*** Block opens ***

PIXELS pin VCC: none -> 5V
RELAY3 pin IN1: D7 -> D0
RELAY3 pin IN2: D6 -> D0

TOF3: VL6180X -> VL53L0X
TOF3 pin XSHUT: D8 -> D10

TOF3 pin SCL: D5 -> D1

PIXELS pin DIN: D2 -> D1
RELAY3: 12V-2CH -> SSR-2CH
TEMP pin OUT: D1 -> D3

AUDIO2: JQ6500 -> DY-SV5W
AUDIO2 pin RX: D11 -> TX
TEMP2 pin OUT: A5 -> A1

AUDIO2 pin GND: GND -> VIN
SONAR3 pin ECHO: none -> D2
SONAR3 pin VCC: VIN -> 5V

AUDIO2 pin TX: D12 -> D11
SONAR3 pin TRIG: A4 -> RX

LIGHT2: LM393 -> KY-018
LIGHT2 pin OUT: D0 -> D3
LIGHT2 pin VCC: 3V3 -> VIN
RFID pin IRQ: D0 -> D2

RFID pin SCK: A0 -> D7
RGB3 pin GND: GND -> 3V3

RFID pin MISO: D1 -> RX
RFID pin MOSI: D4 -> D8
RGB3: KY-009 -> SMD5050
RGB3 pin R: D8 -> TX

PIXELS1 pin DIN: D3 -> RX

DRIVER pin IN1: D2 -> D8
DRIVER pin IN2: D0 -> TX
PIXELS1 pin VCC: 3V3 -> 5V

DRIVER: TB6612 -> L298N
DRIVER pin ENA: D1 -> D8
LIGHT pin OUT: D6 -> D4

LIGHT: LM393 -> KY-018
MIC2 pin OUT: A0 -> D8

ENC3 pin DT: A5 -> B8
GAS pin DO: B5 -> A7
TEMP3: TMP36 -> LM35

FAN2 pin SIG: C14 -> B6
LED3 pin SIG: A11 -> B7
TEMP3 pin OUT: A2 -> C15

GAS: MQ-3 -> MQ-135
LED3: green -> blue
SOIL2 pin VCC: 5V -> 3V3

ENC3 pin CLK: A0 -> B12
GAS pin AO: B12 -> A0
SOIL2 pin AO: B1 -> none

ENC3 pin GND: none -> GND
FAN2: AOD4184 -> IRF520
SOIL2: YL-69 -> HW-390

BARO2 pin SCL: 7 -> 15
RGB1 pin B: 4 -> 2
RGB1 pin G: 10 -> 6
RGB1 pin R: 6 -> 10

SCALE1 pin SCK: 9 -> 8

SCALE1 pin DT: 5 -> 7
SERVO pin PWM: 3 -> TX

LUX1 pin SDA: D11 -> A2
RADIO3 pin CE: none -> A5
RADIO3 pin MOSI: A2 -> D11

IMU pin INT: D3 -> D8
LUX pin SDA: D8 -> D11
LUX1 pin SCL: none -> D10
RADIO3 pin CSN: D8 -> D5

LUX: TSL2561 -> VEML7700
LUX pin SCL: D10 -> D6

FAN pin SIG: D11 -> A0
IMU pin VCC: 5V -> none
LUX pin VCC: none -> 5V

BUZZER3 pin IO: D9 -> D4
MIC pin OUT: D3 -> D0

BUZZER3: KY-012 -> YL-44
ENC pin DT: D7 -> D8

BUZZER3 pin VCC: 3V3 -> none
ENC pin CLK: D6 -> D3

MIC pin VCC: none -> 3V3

*** Block closes ***

To do =
Find every line above where the word "RFID" occurs, and copy that line.

Solution for this problem =
RFID pin IRQ: D0 -> D2
RFID pin SCK: A0 -> D7
RFID pin MISO: D1 -> RX
RFID pin MOSI: D4 -> D8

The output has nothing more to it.